***** Data supplied *****
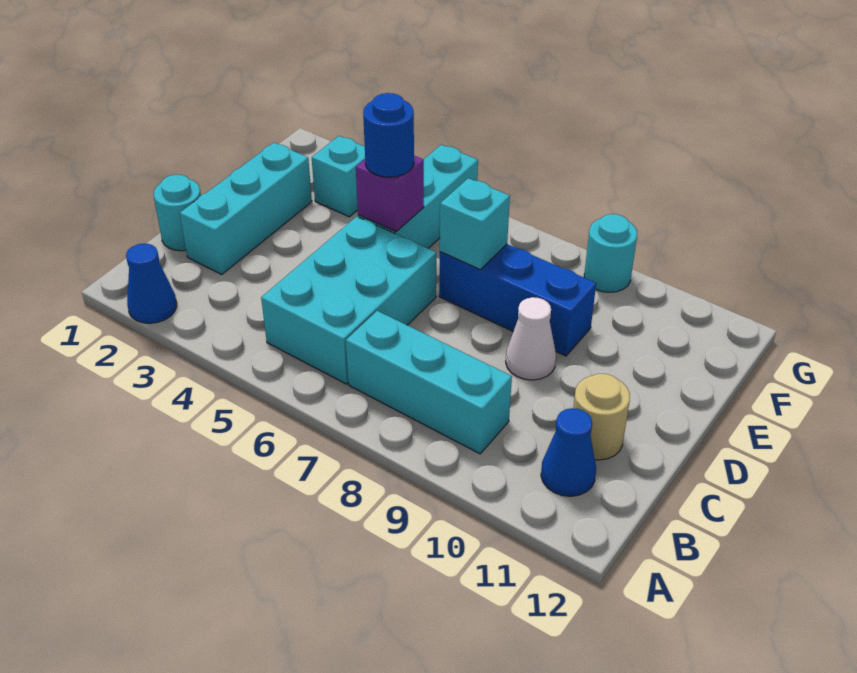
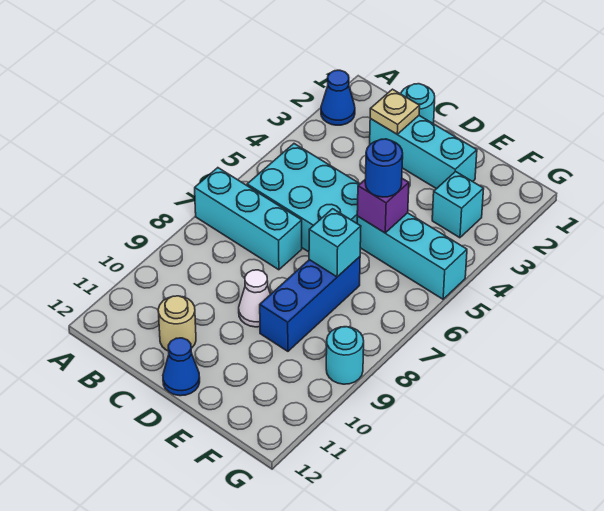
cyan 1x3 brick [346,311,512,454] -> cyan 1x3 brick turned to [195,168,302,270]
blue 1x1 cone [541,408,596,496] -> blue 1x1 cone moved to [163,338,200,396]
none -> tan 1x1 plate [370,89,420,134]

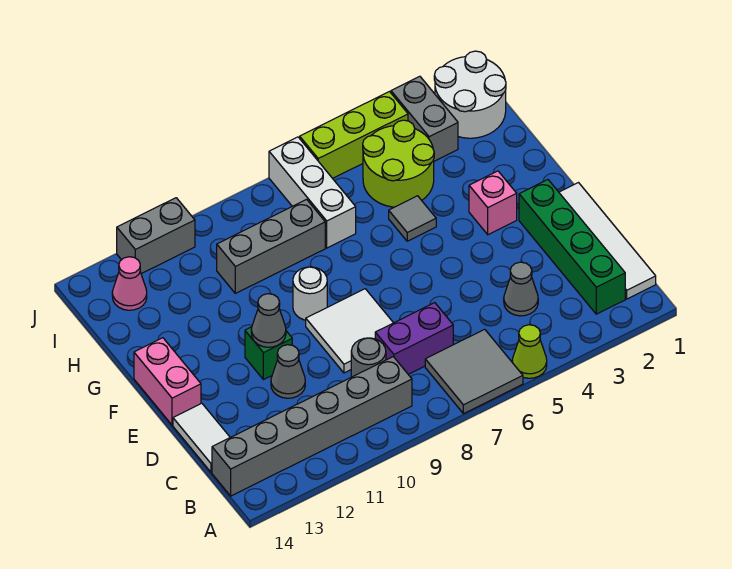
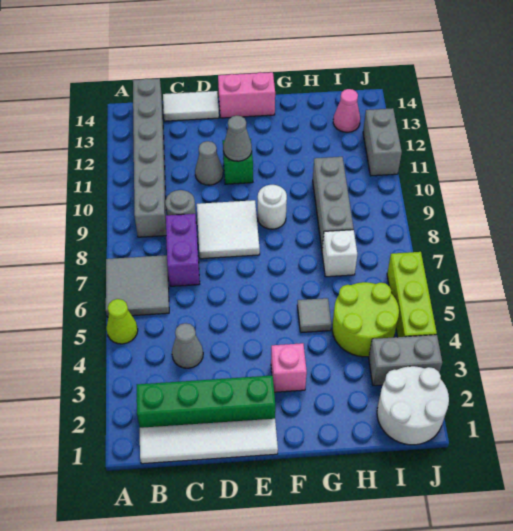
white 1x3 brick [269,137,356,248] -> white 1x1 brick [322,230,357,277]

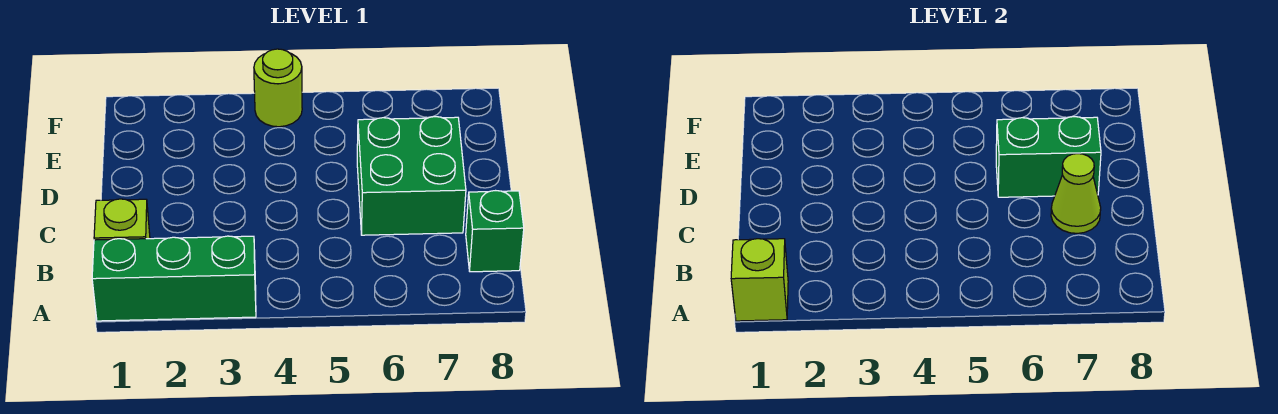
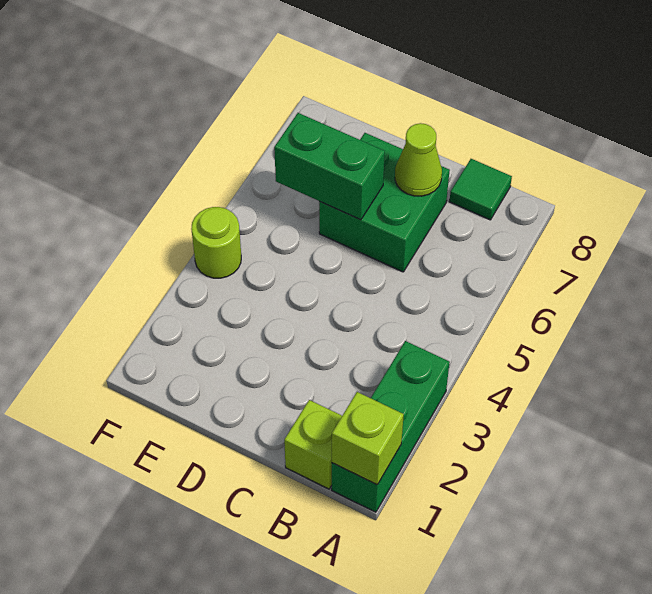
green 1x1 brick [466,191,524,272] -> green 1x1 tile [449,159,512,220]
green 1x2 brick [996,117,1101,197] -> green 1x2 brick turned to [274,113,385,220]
*****
***** Data supplied *****
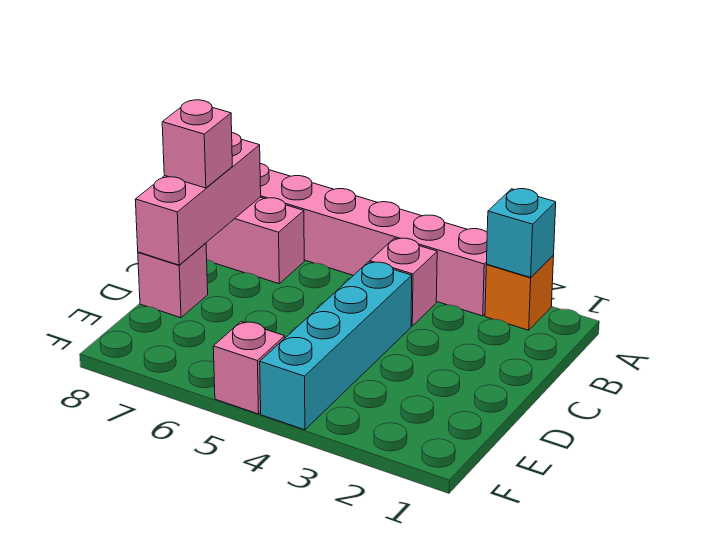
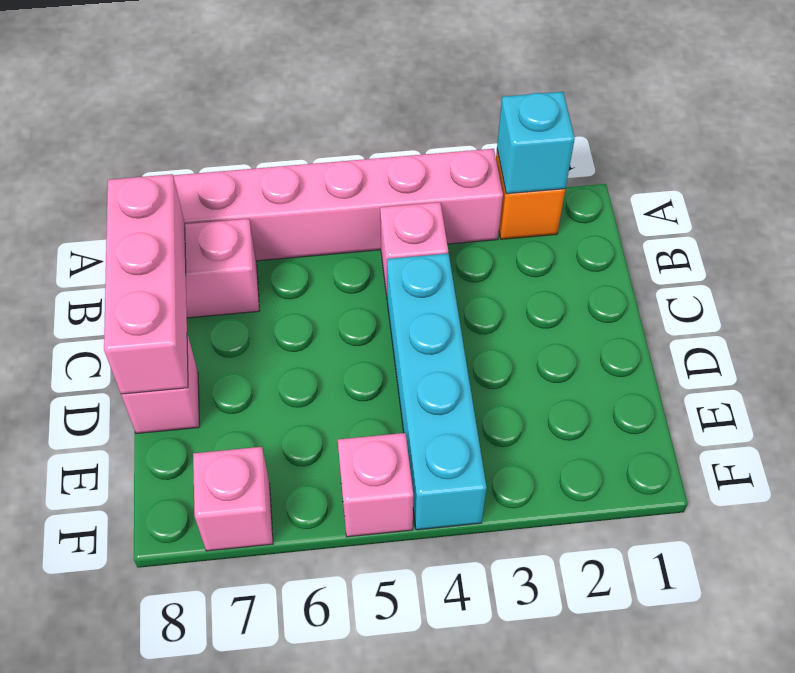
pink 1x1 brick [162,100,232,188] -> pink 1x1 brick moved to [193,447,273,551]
*****
***** Data supplied *****
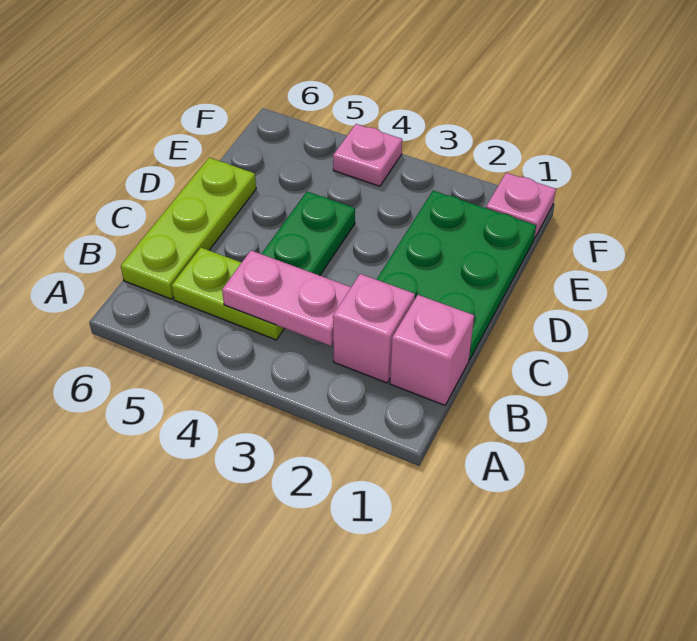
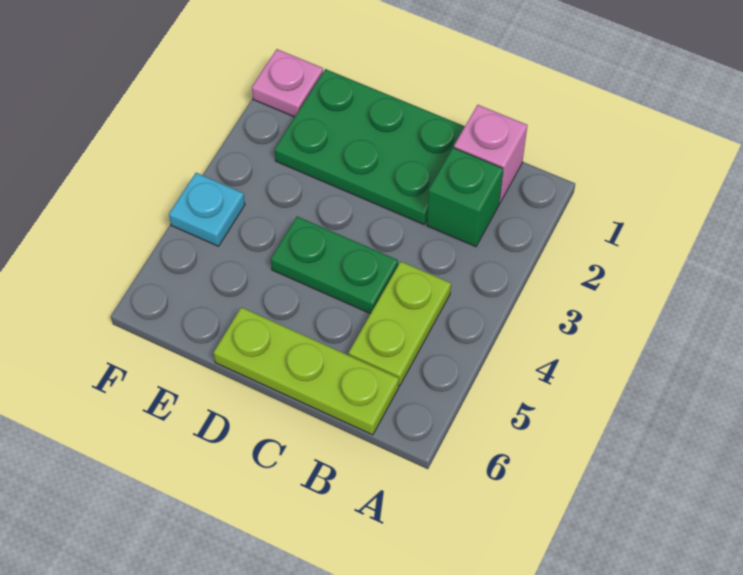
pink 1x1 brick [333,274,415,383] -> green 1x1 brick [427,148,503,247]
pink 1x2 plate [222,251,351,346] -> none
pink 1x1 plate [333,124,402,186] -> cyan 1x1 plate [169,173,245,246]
*****
### Exercise directions
From the material above, copy exactly the lines between the line holding "pink 1x1 brick [333,274,415,383]" and the line holding "pink 1x1 plate", inclusive, and only those.

### Reply
pink 1x1 brick [333,274,415,383] -> green 1x1 brick [427,148,503,247]
pink 1x2 plate [222,251,351,346] -> none
pink 1x1 plate [333,124,402,186] -> cyan 1x1 plate [169,173,245,246]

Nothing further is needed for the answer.